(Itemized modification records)
_ _ _ _
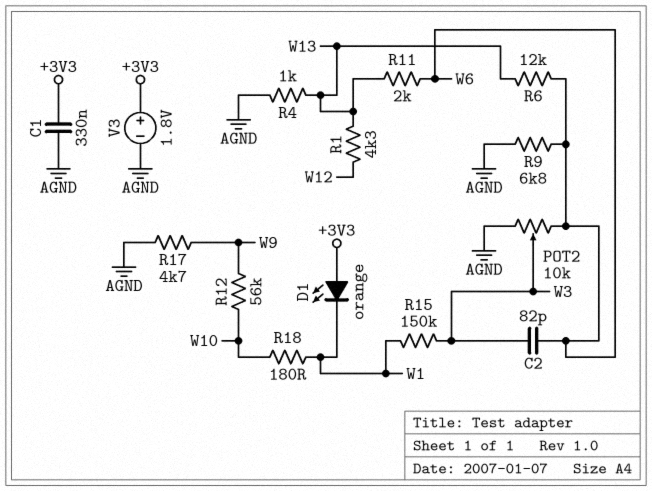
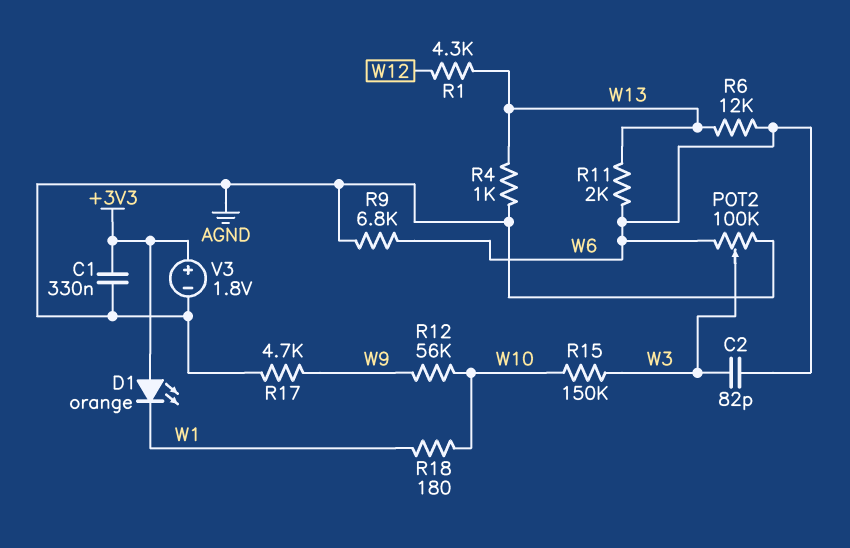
POT2: 10k (AGND, W6, wiper W3) -> 100k (AGND, W6, wiper W3)
R15: 150k (W1, W3) -> 150k (W3, W10)

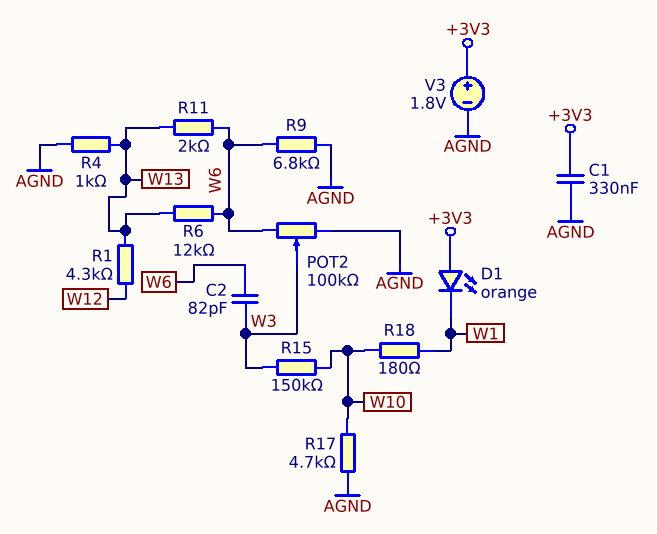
R12: 56k (W9, W10) -> none
R17: 4.7k (AGND, W9) -> 4.7k (AGND, W10)

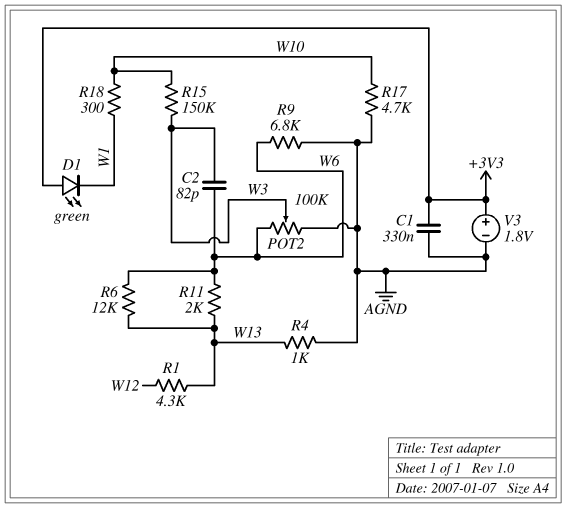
D1: LED orange (A +3V3, K W1) -> LED green (A +3V3, K W1)
R18: 180 (W1, W10) -> 300 (W1, W10)

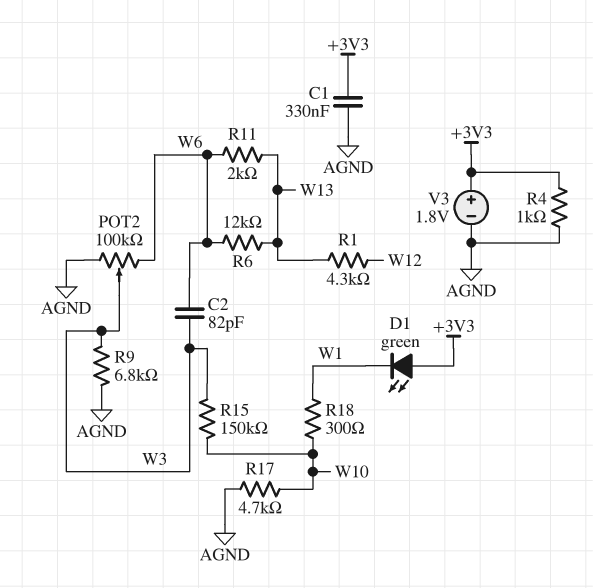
R4: 1k (AGND, W13) -> 1k (+3V3, AGND)
R9: 6.8k (AGND, W6) -> 6.8k (AGND, W3)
_ _ _ _
**What is expected:**
For the entries shown above, tally every line containing the word "AGND". Report the tally and nothing else.

**Exercise response:**
4